**What is expected:** Write out the listing below without alteration, omitting its pictures.

━━━━━ Collected data

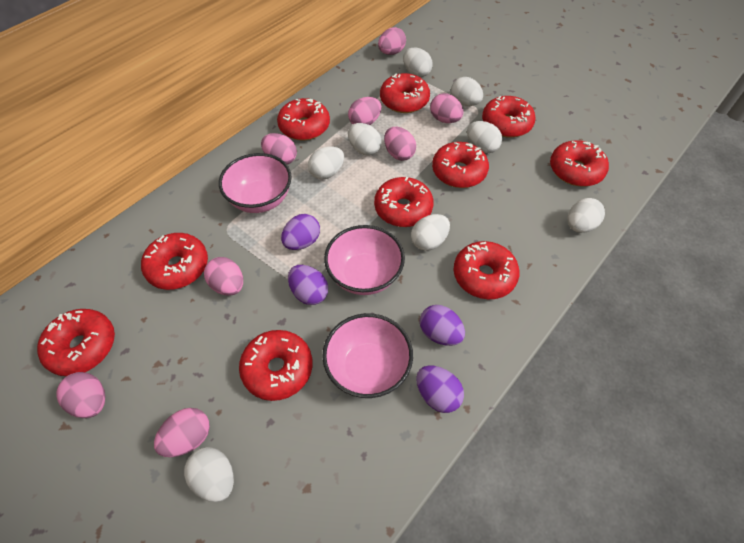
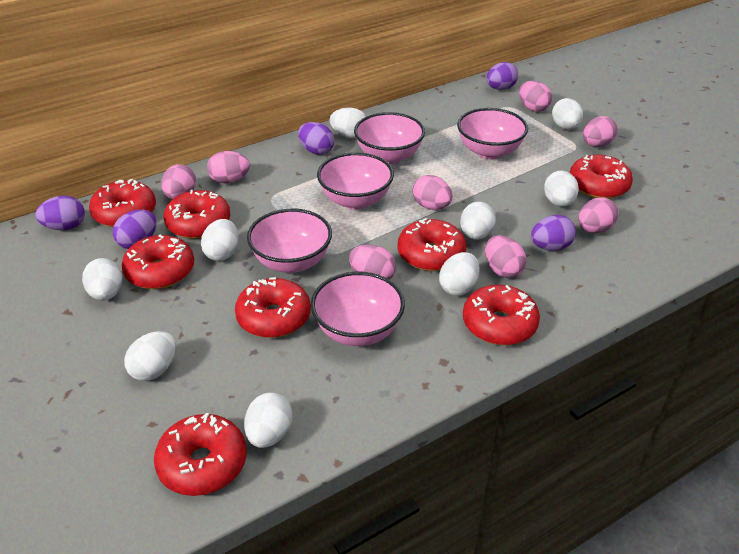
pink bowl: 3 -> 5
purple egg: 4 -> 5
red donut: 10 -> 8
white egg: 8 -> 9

━━━━━━━━━━

**Answer section:**
pink bowl: 3 -> 5
purple egg: 4 -> 5
red donut: 10 -> 8
white egg: 8 -> 9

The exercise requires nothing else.